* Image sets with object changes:
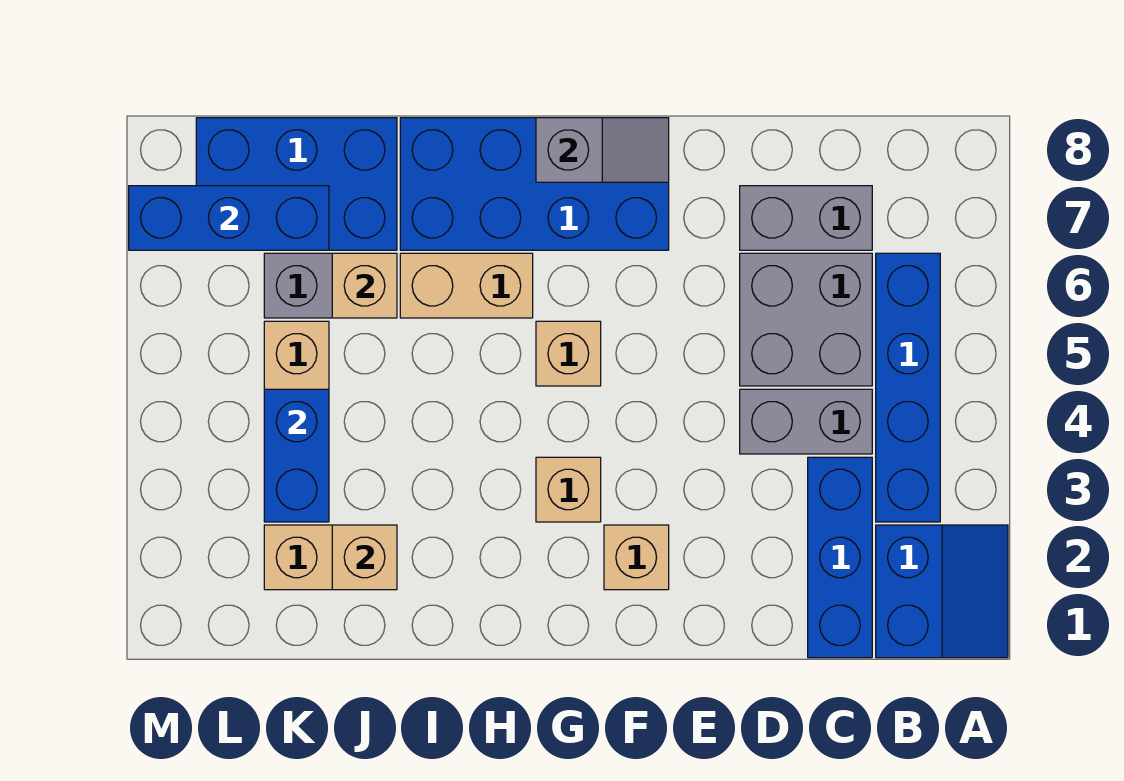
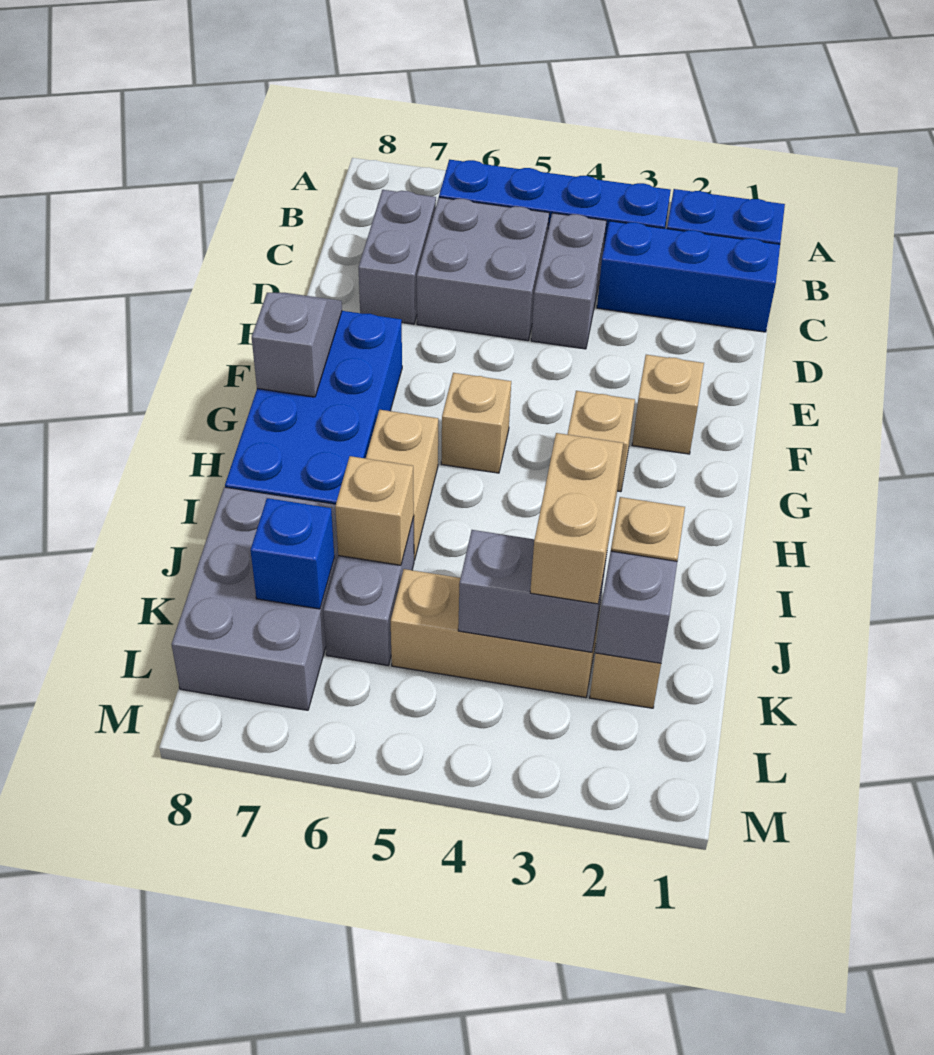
none -> tan brick J3:K3 level 3
blue brick J7:L8 level 1 -> grey brick J7:L8 level 1
none -> grey brick K2 level 2
blue brick K3:K4 level 2 -> grey brick K3:K4 level 2
blue brick K7:M7 level 2 -> blue brick K7 level 2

* WHAT TO DO: Leave the images aside and return the records above exactly as written.

* TASK OUTPUT:
none -> tan brick J3:K3 level 3
blue brick J7:L8 level 1 -> grey brick J7:L8 level 1
none -> grey brick K2 level 2
blue brick K3:K4 level 2 -> grey brick K3:K4 level 2
blue brick K7:M7 level 2 -> blue brick K7 level 2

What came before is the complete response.